__RECORDS__.
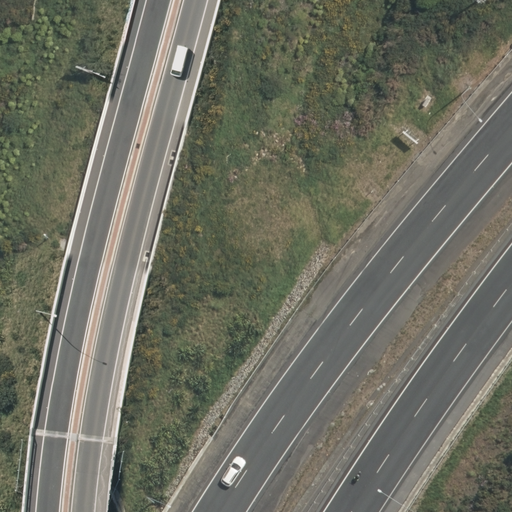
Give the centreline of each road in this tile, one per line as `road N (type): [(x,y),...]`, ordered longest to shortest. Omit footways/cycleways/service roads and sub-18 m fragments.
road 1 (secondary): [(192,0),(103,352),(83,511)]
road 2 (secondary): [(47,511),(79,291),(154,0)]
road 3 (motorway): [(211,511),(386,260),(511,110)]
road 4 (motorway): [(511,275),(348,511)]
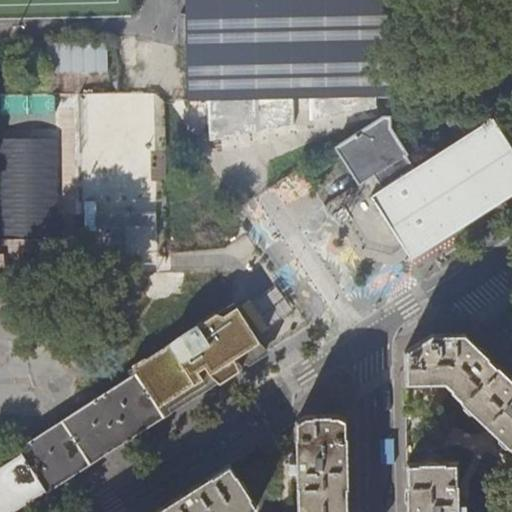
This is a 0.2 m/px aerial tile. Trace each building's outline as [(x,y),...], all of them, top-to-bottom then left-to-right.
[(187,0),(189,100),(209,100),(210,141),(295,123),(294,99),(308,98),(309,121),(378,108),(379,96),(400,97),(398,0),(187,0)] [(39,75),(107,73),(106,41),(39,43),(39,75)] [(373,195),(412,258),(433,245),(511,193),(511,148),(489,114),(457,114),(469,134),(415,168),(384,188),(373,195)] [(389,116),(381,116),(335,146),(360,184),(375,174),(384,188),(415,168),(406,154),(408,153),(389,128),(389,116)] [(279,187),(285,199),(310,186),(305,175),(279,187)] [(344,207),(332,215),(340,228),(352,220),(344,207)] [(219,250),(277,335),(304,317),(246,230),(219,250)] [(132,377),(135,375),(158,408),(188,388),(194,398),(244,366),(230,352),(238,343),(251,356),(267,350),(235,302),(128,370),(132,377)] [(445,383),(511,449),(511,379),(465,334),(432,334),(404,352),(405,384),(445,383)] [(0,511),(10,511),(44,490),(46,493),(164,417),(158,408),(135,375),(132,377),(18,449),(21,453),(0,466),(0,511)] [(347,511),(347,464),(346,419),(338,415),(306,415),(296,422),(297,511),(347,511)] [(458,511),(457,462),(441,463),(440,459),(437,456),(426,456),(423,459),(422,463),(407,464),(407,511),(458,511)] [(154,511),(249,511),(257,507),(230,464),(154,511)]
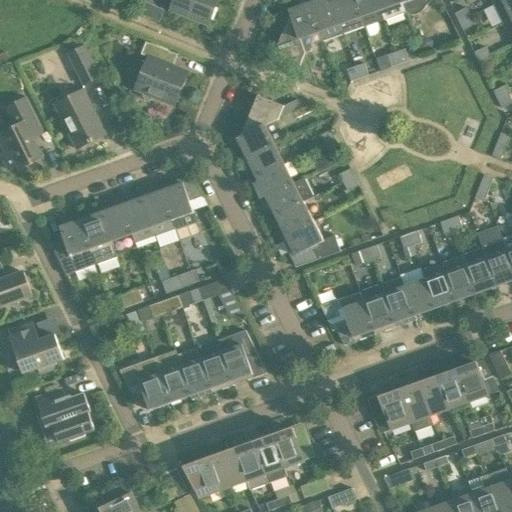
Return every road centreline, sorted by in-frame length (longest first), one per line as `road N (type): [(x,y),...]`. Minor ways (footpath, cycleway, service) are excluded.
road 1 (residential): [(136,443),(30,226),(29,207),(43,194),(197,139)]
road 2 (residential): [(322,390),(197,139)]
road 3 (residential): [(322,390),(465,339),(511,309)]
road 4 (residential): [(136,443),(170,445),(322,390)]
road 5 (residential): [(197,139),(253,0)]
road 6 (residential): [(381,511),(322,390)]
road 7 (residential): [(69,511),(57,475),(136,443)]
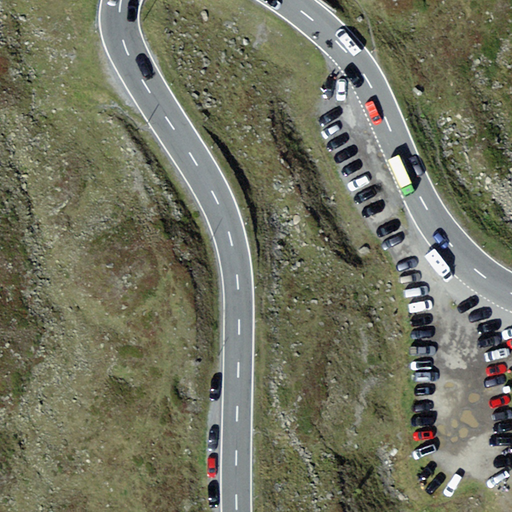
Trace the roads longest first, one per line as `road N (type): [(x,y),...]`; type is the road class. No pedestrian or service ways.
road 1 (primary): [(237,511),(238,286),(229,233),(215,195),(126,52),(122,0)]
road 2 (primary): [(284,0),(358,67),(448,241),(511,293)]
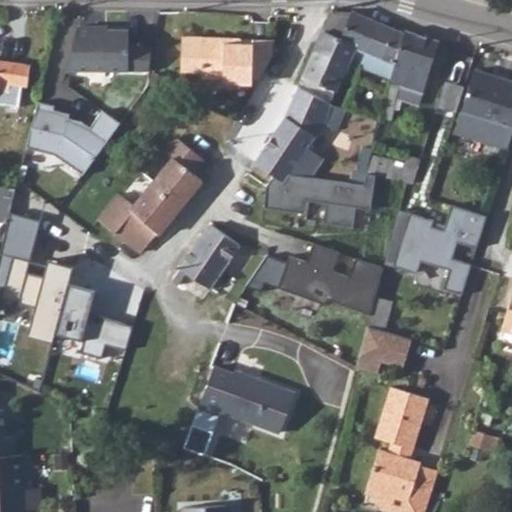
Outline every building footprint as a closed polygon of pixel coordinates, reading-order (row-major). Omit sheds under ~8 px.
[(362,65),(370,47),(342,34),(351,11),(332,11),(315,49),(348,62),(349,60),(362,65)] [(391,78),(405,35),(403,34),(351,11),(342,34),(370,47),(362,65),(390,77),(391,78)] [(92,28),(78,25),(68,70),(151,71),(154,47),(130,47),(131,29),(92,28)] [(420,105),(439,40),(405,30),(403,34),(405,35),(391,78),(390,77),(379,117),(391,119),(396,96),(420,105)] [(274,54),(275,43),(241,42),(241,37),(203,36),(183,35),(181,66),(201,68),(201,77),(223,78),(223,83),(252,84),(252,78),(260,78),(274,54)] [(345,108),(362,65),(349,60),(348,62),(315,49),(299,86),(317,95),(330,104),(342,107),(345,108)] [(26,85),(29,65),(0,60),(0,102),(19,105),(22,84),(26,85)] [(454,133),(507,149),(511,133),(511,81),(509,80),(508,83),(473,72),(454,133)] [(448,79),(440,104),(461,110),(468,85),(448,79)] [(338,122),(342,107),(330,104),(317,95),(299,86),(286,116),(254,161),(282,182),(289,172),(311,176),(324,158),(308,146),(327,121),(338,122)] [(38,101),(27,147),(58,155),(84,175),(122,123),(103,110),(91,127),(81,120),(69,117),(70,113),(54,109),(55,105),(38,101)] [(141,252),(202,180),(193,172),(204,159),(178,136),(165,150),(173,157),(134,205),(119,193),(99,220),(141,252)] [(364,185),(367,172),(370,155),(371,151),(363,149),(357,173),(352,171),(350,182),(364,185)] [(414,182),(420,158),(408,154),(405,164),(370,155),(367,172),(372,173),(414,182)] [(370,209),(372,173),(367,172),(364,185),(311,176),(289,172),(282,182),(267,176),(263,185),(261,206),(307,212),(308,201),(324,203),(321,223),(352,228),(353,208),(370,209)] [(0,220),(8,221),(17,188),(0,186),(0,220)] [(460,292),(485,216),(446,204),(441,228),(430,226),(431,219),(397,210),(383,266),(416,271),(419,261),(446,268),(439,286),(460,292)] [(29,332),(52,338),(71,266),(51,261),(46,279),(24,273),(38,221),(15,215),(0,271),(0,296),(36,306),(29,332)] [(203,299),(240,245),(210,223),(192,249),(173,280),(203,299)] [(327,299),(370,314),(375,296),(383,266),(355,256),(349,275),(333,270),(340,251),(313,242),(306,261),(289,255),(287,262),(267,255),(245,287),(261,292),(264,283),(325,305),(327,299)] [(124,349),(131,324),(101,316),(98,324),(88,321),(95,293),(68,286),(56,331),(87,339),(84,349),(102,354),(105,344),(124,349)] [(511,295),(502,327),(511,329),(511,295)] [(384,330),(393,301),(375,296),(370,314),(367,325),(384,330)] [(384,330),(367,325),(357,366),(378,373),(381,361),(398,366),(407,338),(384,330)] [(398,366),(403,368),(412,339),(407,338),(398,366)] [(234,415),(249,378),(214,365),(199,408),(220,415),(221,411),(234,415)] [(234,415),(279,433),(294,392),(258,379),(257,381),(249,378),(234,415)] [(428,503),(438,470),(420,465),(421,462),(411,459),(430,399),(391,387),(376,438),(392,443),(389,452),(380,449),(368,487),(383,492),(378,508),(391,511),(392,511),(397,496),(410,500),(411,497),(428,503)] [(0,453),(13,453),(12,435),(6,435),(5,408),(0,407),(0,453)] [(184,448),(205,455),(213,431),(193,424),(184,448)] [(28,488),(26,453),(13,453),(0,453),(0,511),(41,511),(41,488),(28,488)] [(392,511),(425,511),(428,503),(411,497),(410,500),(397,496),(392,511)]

__YOUR INSTRUCTIONS__. Update all of the entries above by replacing "centreline" with "centerline" and keeping everything else unchanged. Leave the pictures out of your answer.

__COMPLETE ANSWER__.
Give the centerline of each road in this tile, one per line as `road N (type): [(x,y),...]`, ordered longest to shortest. Omit footways/cycleways/service roads and sub-18 m fragments.
road 1 (secondary): [(192,0),(103,352),(83,511)]
road 2 (secondary): [(47,511),(79,291),(154,0)]
road 3 (motorway): [(211,511),(386,260),(511,110)]
road 4 (motorway): [(511,275),(348,511)]
This is a 0.2 m/px aerial tile. Trace each building's outline as [(x,y),...], all of them, top-to-bottom then left-to-right.
[(187,0),(189,100),(209,100),(210,141),(295,123),(294,99),(308,98),(309,121),(378,108),(379,96),(400,97),(398,0),(187,0)] [(39,75),(107,73),(106,41),(39,43),(39,75)] [(373,195),(412,258),(433,245),(511,193),(511,148),(489,114),(457,114),(469,134),(415,168),(384,188),(373,195)] [(389,116),(381,116),(335,146),(360,184),(375,174),(384,188),(415,168),(406,154),(408,153),(389,128),(389,116)] [(279,187),(285,199),(310,186),(305,175),(279,187)] [(344,207),(332,215),(340,228),(352,220),(344,207)] [(219,250),(277,335),(304,317),(246,230),(219,250)] [(132,377),(135,375),(158,408),(188,388),(194,398),(244,366),(230,352),(238,343),(251,356),(267,350),(235,302),(128,370),(132,377)] [(445,383),(511,449),(511,379),(465,334),(432,334),(404,352),(405,384),(445,383)] [(0,511),(10,511),(44,490),(46,493),(164,417),(158,408),(135,375),(132,377),(18,449),(21,453),(0,466),(0,511)] [(347,511),(347,464),(346,419),(338,415),(306,415),(296,422),(297,511),(347,511)] [(458,511),(457,462),(441,463),(440,459),(437,456),(426,456),(423,459),(422,463),(407,464),(407,511),(458,511)] [(154,511),(249,511),(257,507),(230,464),(154,511)]
Return every road centerline, sorted by in-frame length (longest first), one per line as `road N (type): [(x,y),...]`. Minor ways (footpath, cycleway, service) are excluded.
road 1 (residential): [(136,443),(30,226),(29,207),(43,194),(197,139)]
road 2 (residential): [(322,390),(197,139)]
road 3 (residential): [(322,390),(465,339),(511,309)]
road 4 (residential): [(136,443),(170,445),(322,390)]
road 5 (residential): [(197,139),(253,0)]
road 6 (residential): [(381,511),(322,390)]
road 7 (residential): [(69,511),(57,475),(136,443)]
Trace the roads longest first, one per line as `road N (type): [(x,y),...]`; type is the road class. No pedestrian or service ways.
road 1 (primary): [(237,511),(238,286),(229,233),(215,195),(126,52),(122,0)]
road 2 (primary): [(284,0),(358,67),(448,241),(511,293)]
Outline every building footprint as a closed polygon of pixel coordinates, reading-order (row-major). Omit sheds under ~8 px.
[(362,65),(370,47),(342,34),(351,11),(332,11),(315,49),(348,62),(349,60),(362,65)] [(391,78),(405,35),(403,34),(351,11),(342,34),(370,47),(362,65),(390,77),(391,78)] [(92,28),(78,25),(68,70),(151,71),(154,47),(130,47),(131,29),(92,28)] [(420,105),(439,40),(405,30),(403,34),(405,35),(391,78),(390,77),(379,117),(391,119),(396,96),(420,105)] [(274,54),(275,43),(241,42),(241,37),(203,36),(183,35),(181,66),(201,68),(201,77),(223,78),(223,83),(252,84),(252,78),(260,78),(274,54)] [(345,108),(362,65),(349,60),(348,62),(315,49),(299,86),(317,95),(330,104),(342,107),(345,108)] [(26,85),(29,65),(0,60),(0,102),(19,105),(22,84),(26,85)] [(454,133),(507,149),(511,133),(511,81),(509,80),(508,83),(473,72),(454,133)] [(448,79),(440,104),(461,110),(468,85),(448,79)] [(338,122),(342,107),(330,104),(317,95),(299,86),(286,116),(254,161),(282,182),(289,172),(311,176),(324,158),(308,146),(327,121),(338,122)] [(38,101),(27,147),(58,155),(84,175),(122,123),(103,110),(91,127),(81,120),(69,117),(70,113),(54,109),(55,105),(38,101)] [(141,252),(202,180),(193,172),(204,159),(178,136),(165,150),(173,157),(134,205),(119,193),(99,220),(141,252)] [(364,185),(367,172),(370,155),(371,151),(363,149),(357,173),(352,171),(350,182),(364,185)] [(414,182),(420,158),(408,154),(405,164),(370,155),(367,172),(372,173),(414,182)] [(370,209),(372,173),(367,172),(364,185),(311,176),(289,172),(282,182),(267,176),(263,185),(261,206),(307,212),(308,201),(324,203),(321,223),(352,228),(353,208),(370,209)] [(0,220),(8,221),(17,188),(0,186),(0,220)] [(460,292),(485,216),(446,204),(441,228),(430,226),(431,219),(397,210),(383,266),(416,271),(419,261),(446,268),(439,286),(460,292)] [(29,332),(52,338),(71,266),(51,261),(46,279),(24,273),(38,221),(15,215),(0,271),(0,296),(36,306),(29,332)] [(203,299),(240,245),(210,223),(192,249),(173,280),(203,299)] [(327,299),(370,314),(375,296),(383,266),(355,256),(349,275),(333,270),(340,251),(313,242),(306,261),(289,255),(287,262),(267,255),(245,287),(261,292),(264,283),(325,305),(327,299)] [(124,349),(131,324),(101,316),(98,324),(88,321),(95,293),(68,286),(56,331),(87,339),(84,349),(102,354),(105,344),(124,349)] [(511,295),(502,327),(511,329),(511,295)] [(384,330),(393,301),(375,296),(370,314),(367,325),(384,330)] [(384,330),(367,325),(357,366),(378,373),(381,361),(398,366),(407,338),(384,330)] [(398,366),(403,368),(412,339),(407,338),(398,366)] [(234,415),(249,378),(214,365),(199,408),(220,415),(221,411),(234,415)] [(234,415),(279,433),(294,392),(258,379),(257,381),(249,378),(234,415)] [(428,503),(438,470),(420,465),(421,462),(411,459),(430,399),(391,387),(376,438),(392,443),(389,452),(380,449),(368,487),(383,492),(378,508),(391,511),(392,511),(397,496),(410,500),(411,497),(428,503)] [(0,453),(13,453),(12,435),(6,435),(5,408),(0,407),(0,453)] [(184,448),(205,455),(213,431),(193,424),(184,448)] [(28,488),(26,453),(13,453),(0,453),(0,511),(41,511),(41,488),(28,488)] [(392,511),(425,511),(428,503),(411,497),(410,500),(397,496),(392,511)]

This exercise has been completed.